**Try it**
Look for "plus" in each line of the entries, and return the matching lines.

**Source data**
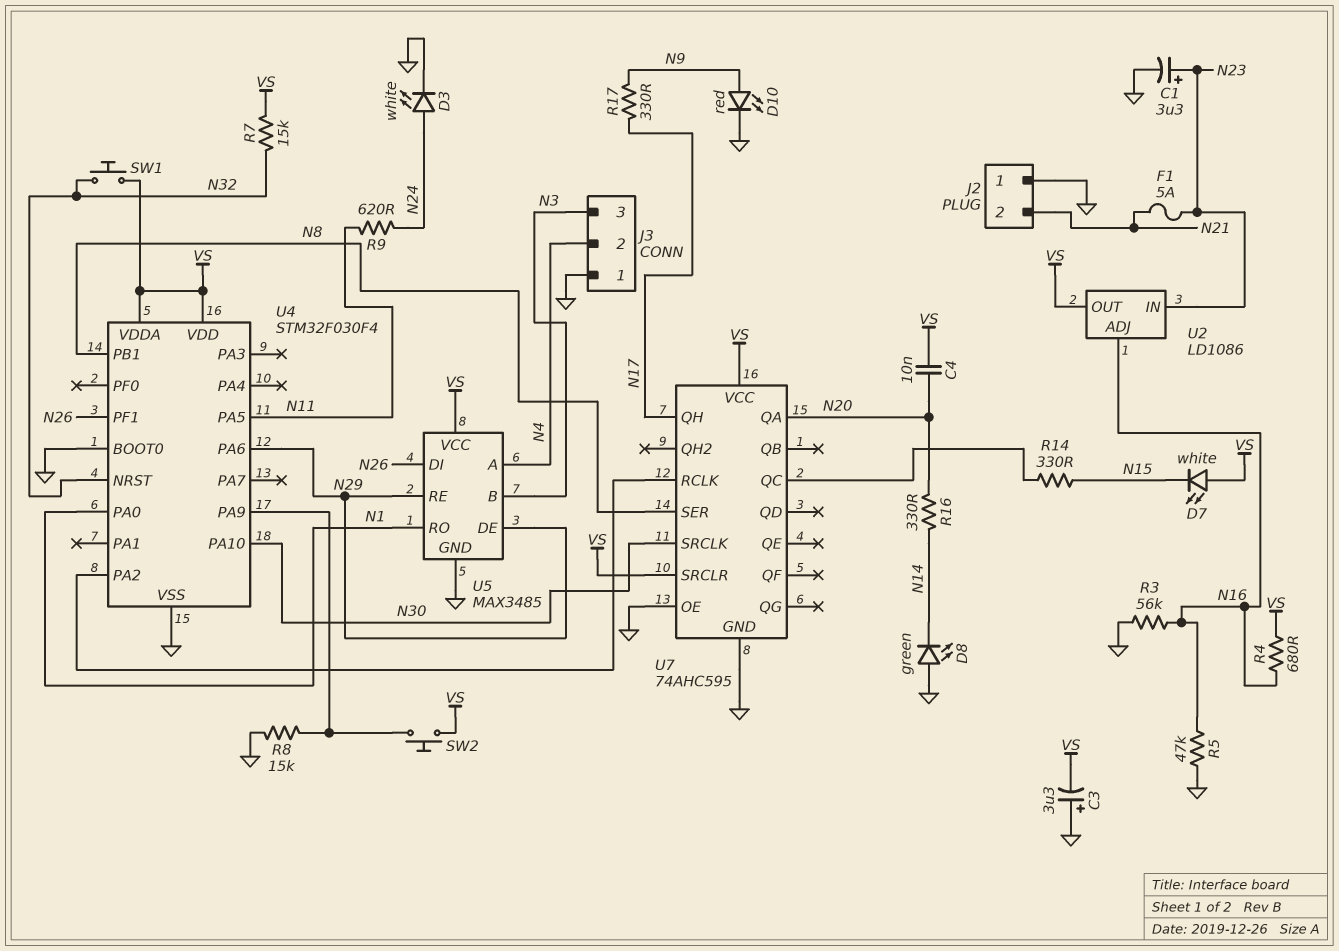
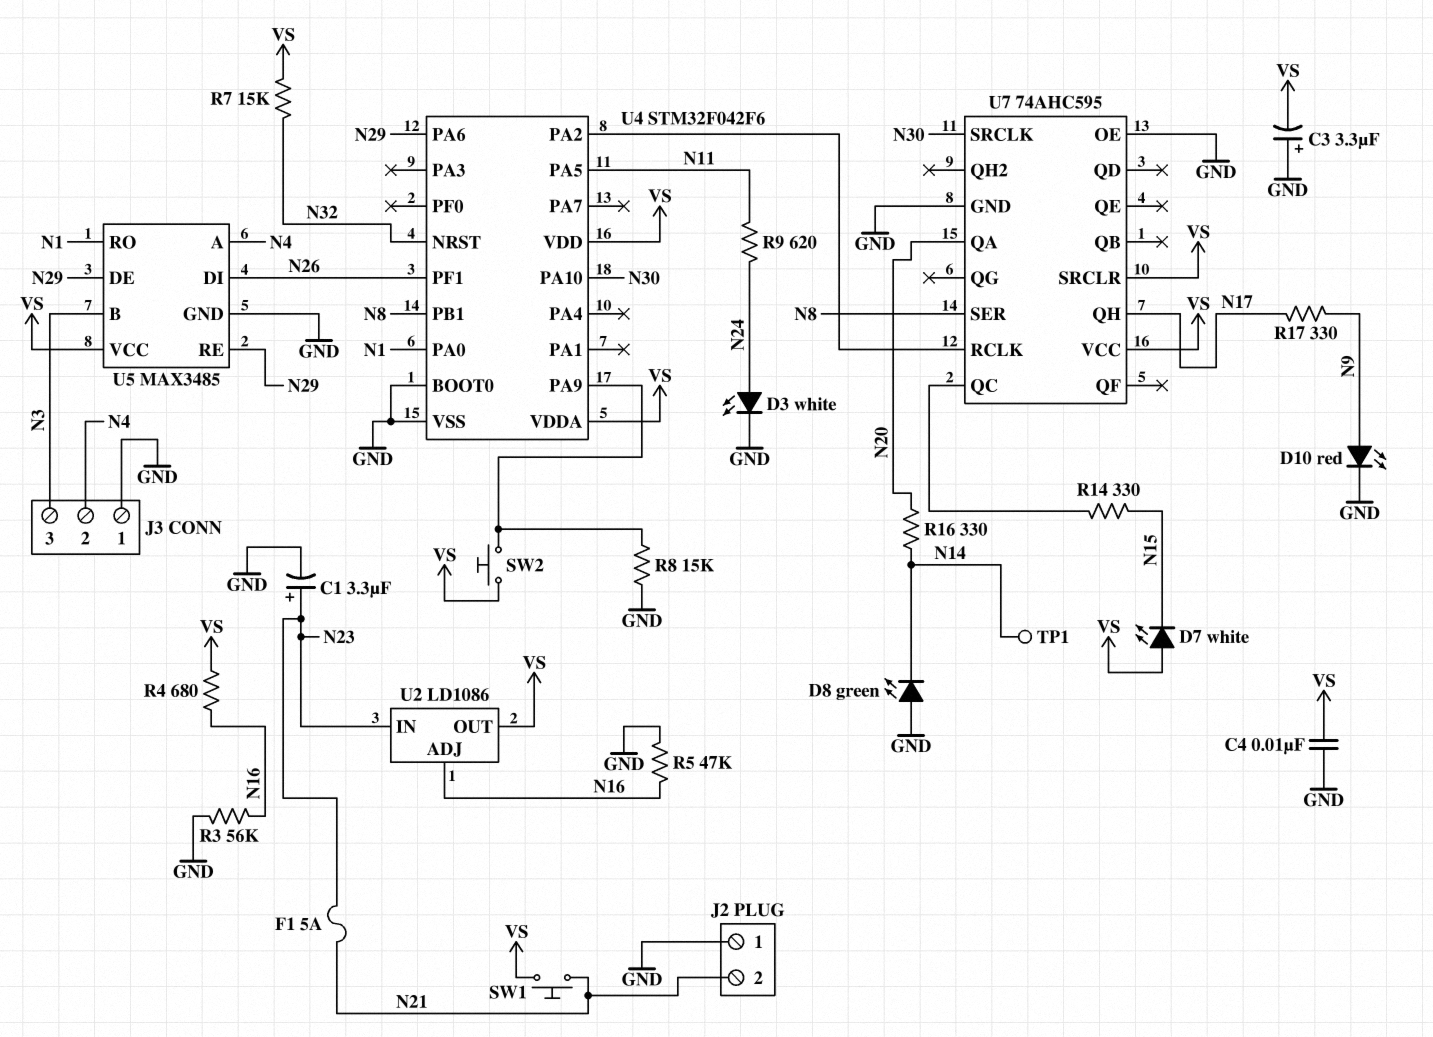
C4: 10nF (N20, VS) -> 10nF (GND, VS)
SW1: button (N32, VS) -> button (N21, VS)
TP1: none -> test point (N14)
U4: STM32F030F4 -> STM32F042F6

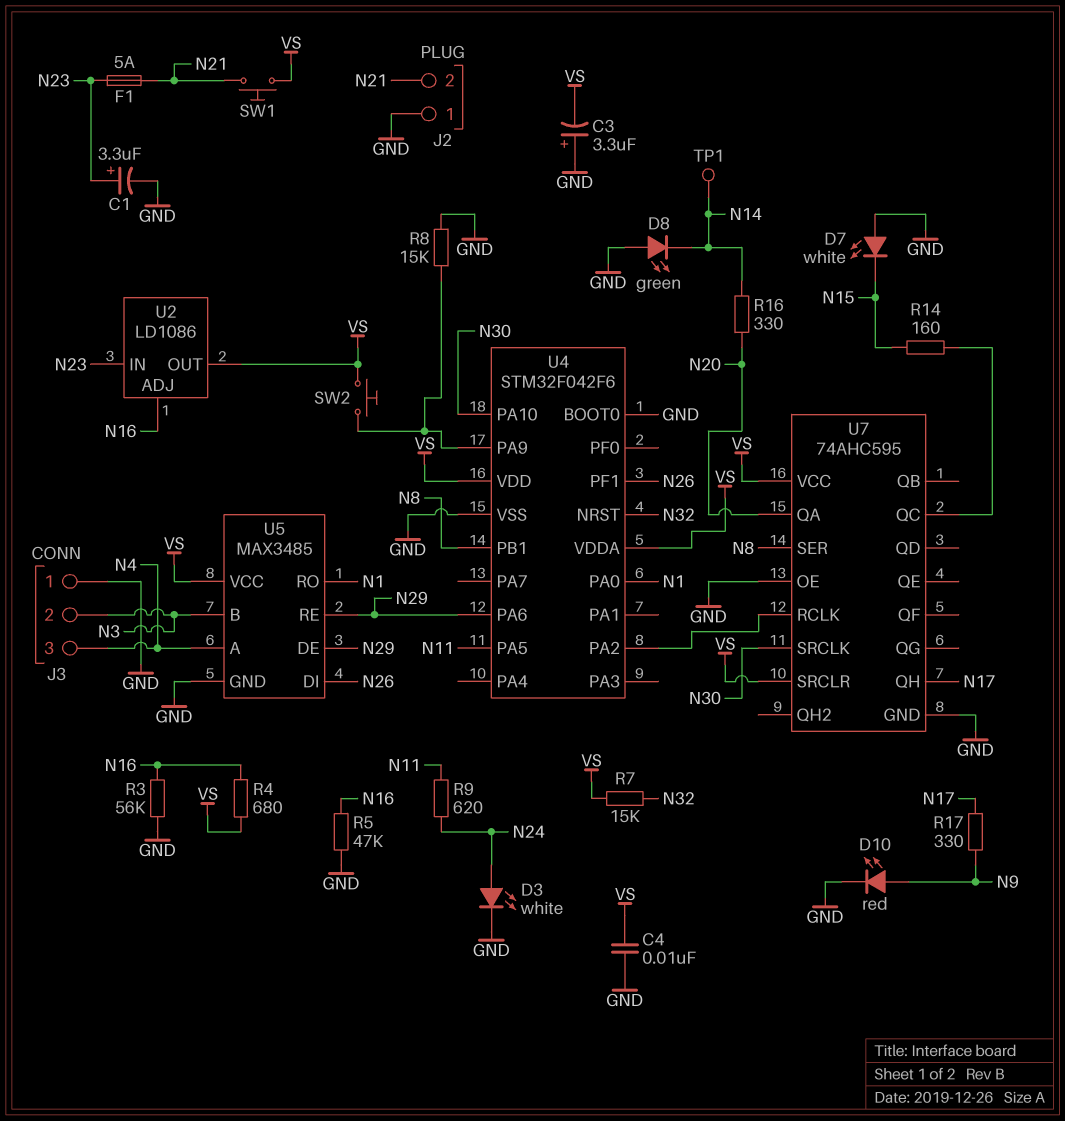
D7: LED white (A VS, K N15) -> LED white (A GND, K N15)
J3 pin 2: N4 -> N3
J3 pin 3: N3 -> N4
R14: 330 (N15, U7/QC) -> 160 (N15, U7/QC)

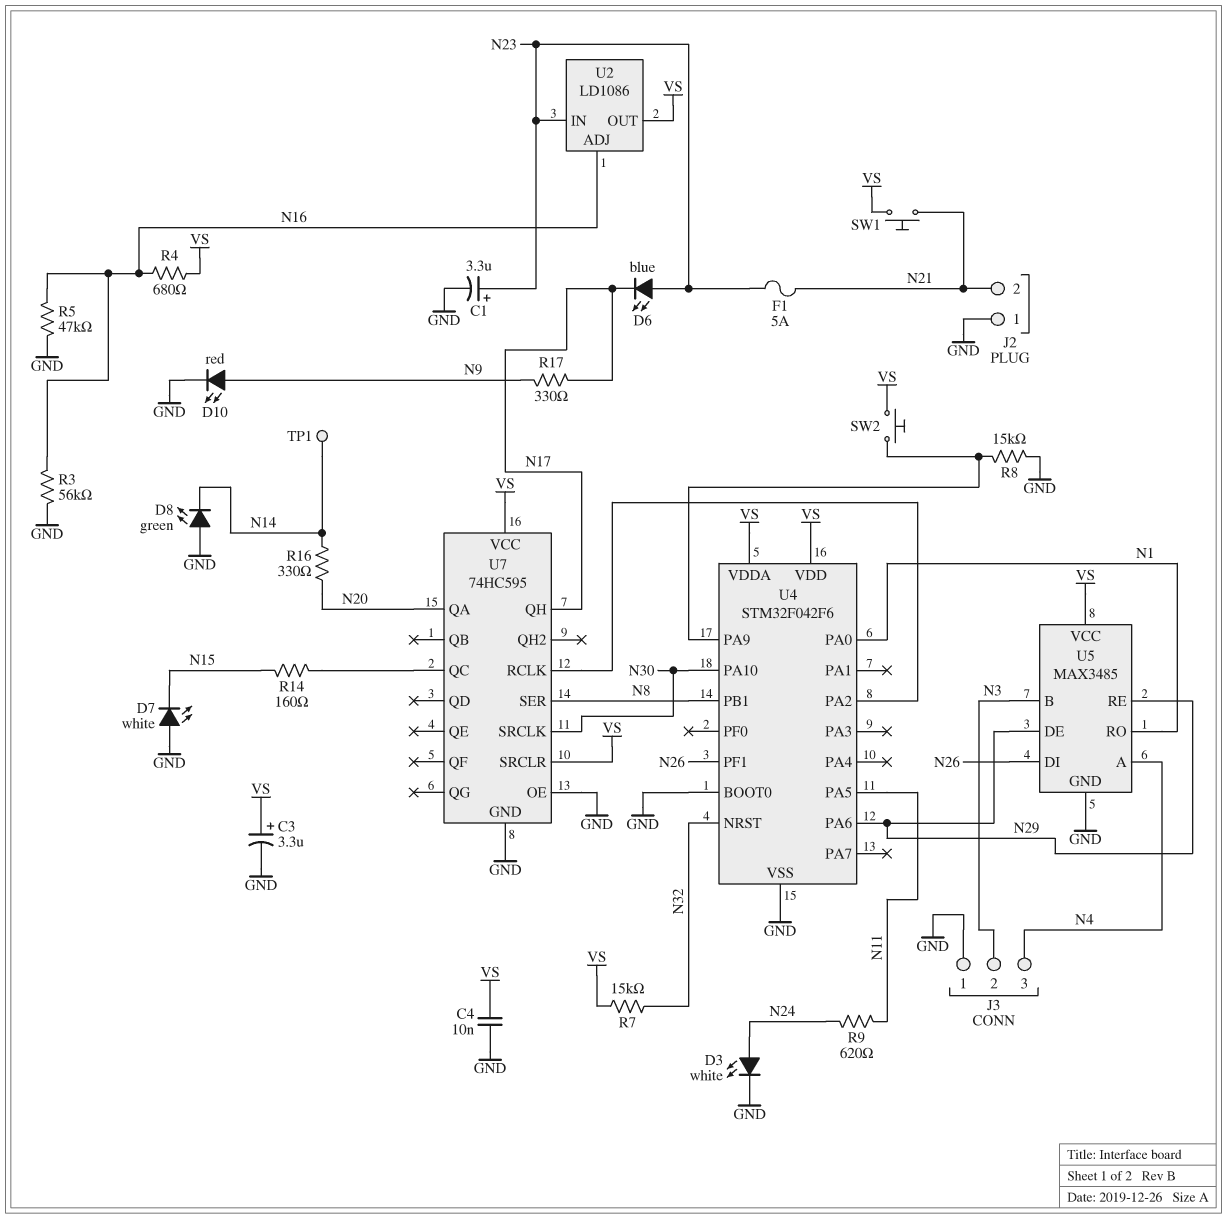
C3: 3.3uF (plus GND, minus VS) -> 3.3uF (plus VS, minus GND)
D6: none -> LED blue (A N23, K N17)
U7: 74AHC595 -> 74HC595

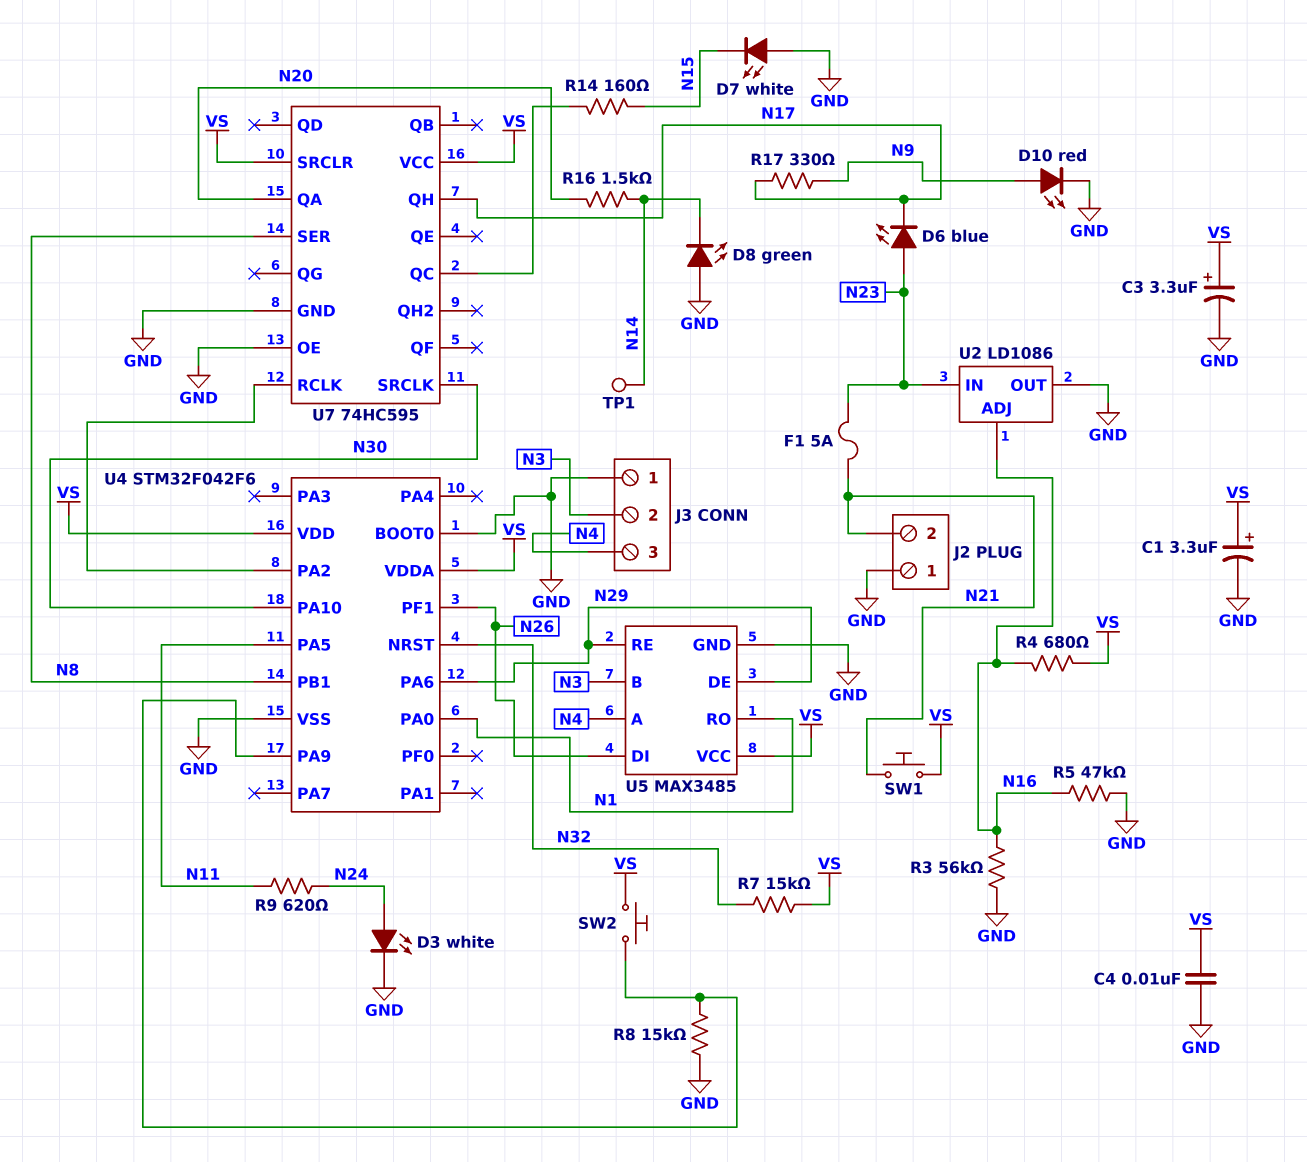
C1: 3.3uF (plus N23, minus GND) -> 3.3uF (plus VS, minus GND)
R16: 330 (N14, N20) -> 1.5k (N14, N20)
U2 pin OUT: VS -> GND

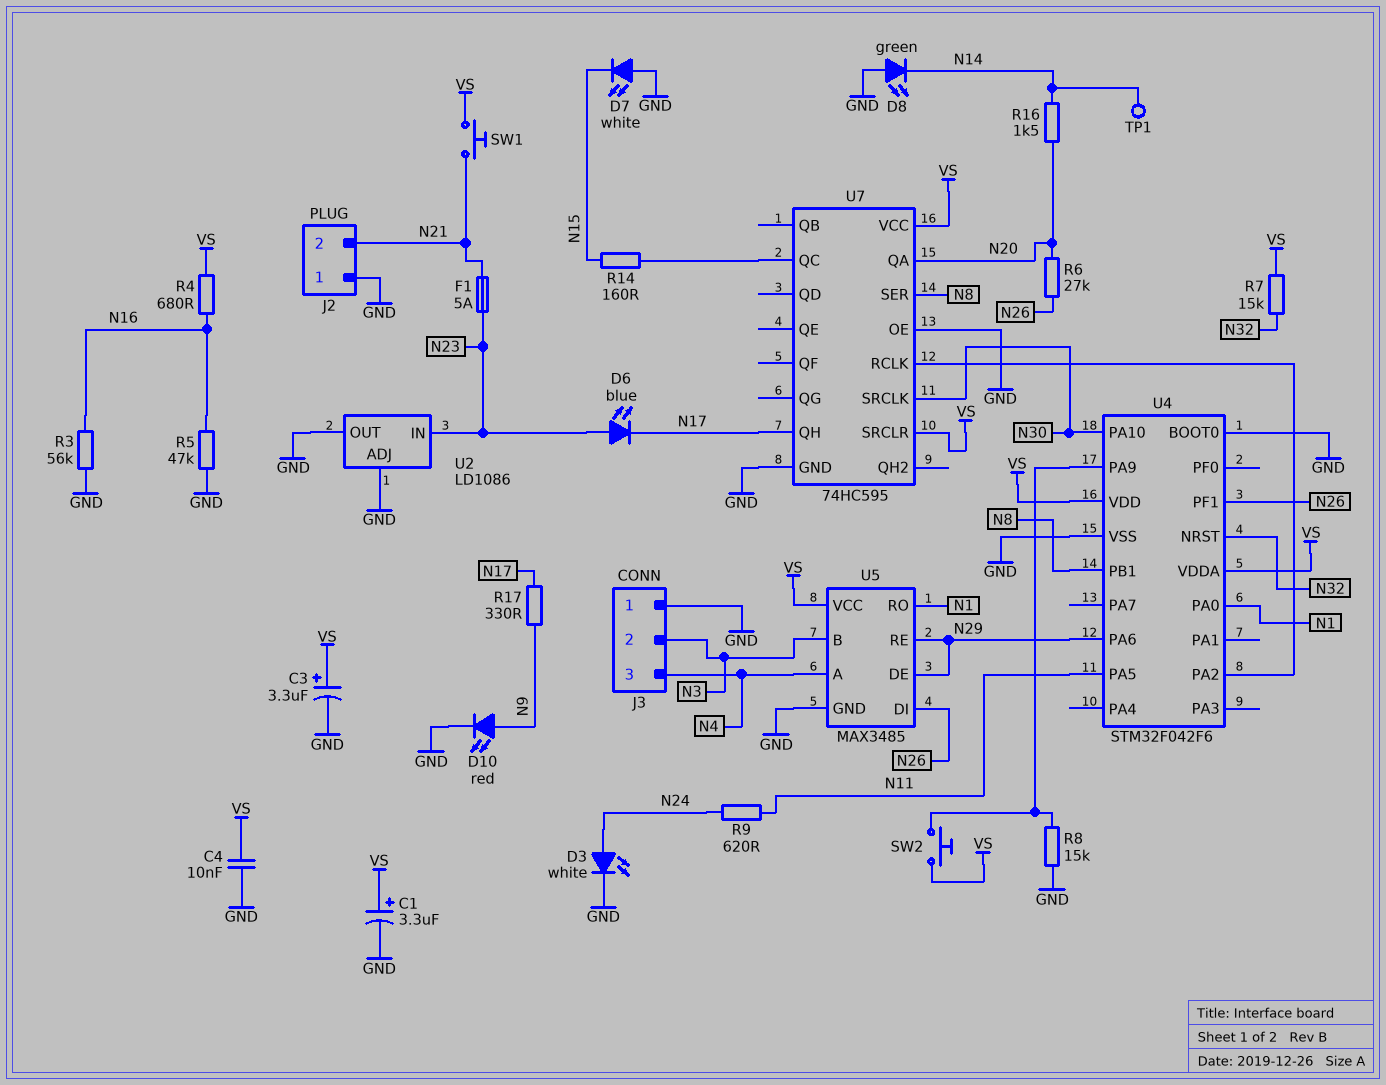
R6: none -> 27k (N20, N26)
U2 pin ADJ: N16 -> GND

**Exercise solution**
C3: 3.3uF (plus GND, minus VS) -> 3.3uF (plus VS, minus GND)
C1: 3.3uF (plus N23, minus GND) -> 3.3uF (plus VS, minus GND)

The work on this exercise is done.